Problem requirements
In how many lines of the material below does the string "from" appear? Answer with a single number.
- Opening Delimiter -
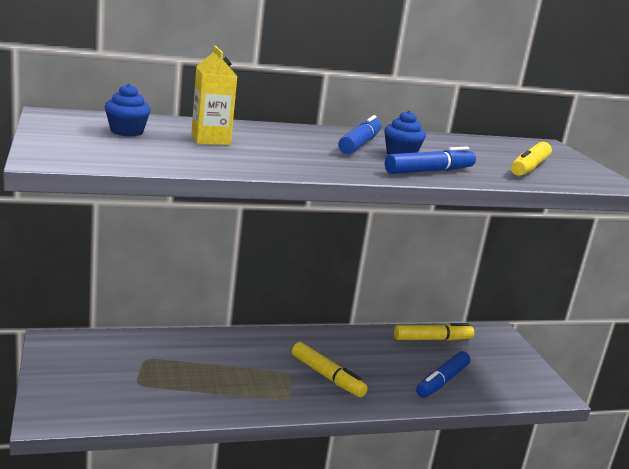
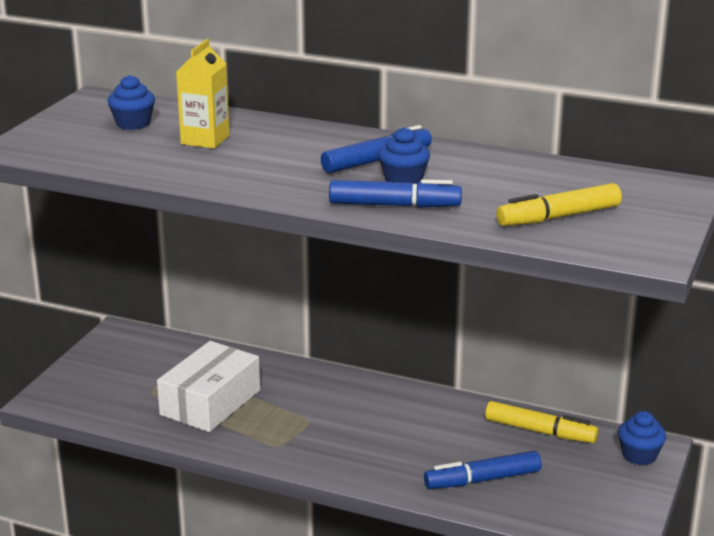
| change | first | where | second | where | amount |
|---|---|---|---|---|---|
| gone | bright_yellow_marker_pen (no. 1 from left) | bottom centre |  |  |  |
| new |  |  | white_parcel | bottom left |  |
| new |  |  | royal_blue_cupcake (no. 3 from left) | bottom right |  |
- Closing Delimiter -
Response
2